Would you give again, exactly, the lines running from the line with "building: none -> [159,481,193,521]" to the end of the data below, both included?
BEGIN Records provided
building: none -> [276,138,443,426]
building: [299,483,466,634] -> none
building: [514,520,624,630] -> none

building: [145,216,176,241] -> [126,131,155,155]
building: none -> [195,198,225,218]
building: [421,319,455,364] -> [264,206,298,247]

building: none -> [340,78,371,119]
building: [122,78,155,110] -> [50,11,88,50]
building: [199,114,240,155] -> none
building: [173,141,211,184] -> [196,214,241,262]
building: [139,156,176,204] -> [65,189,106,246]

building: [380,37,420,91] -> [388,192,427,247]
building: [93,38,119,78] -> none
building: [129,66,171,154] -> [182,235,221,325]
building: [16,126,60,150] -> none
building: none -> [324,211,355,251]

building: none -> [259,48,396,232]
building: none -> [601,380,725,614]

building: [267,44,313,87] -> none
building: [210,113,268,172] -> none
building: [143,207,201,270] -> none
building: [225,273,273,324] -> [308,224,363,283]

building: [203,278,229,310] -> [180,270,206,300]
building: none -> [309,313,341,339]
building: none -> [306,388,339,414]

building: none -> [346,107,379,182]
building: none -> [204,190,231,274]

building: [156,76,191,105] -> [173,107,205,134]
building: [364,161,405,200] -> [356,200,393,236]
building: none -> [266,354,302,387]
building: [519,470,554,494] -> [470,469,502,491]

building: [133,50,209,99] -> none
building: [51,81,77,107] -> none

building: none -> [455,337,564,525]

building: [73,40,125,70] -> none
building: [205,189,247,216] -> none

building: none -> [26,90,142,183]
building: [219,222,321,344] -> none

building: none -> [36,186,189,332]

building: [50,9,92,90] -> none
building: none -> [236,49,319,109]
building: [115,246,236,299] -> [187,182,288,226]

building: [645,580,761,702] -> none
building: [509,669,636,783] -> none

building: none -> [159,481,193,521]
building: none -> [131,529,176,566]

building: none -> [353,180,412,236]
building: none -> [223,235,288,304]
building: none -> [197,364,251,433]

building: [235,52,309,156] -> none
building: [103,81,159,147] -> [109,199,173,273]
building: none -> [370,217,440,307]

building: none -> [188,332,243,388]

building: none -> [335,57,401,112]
END Records provided
▶ _Solved problem_:
building: none -> [159,481,193,521]
building: none -> [131,529,176,566]

building: none -> [353,180,412,236]
building: none -> [223,235,288,304]
building: none -> [197,364,251,433]

building: [235,52,309,156] -> none
building: [103,81,159,147] -> [109,199,173,273]
building: none -> [370,217,440,307]

building: none -> [188,332,243,388]

building: none -> [335,57,401,112]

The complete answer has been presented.